━━ DATA

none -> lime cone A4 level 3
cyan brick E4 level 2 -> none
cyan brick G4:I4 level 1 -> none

━━━━
━━ DATA

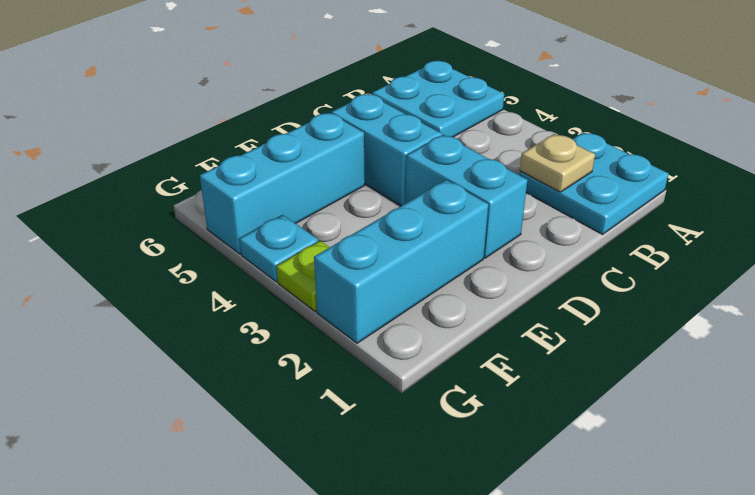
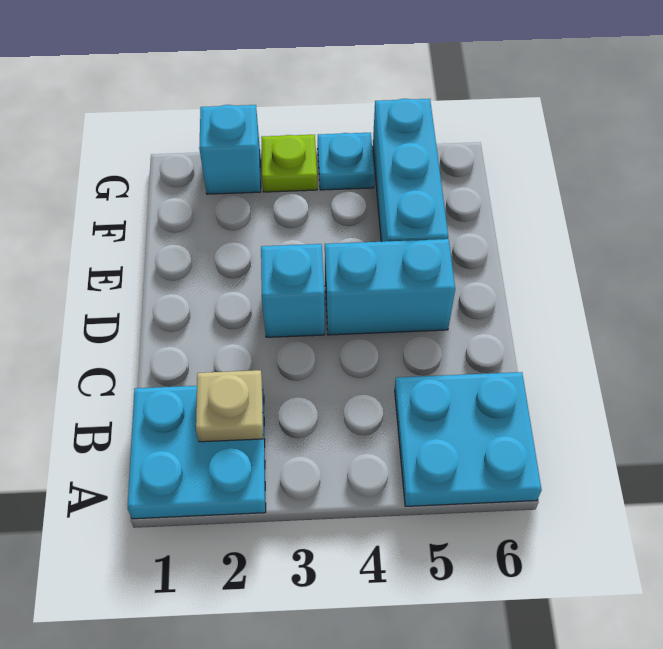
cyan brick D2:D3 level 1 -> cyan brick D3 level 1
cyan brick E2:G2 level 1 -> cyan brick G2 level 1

━━━━

WHAT NEEDS TO BE DONE: Look through the entries above and copy each line that has "brick" in it.

PROBLEM SOLUTION:
cyan brick E4 level 2 -> none
cyan brick G4:I4 level 1 -> none
cyan brick D2:D3 level 1 -> cyan brick D3 level 1
cyan brick E2:G2 level 1 -> cyan brick G2 level 1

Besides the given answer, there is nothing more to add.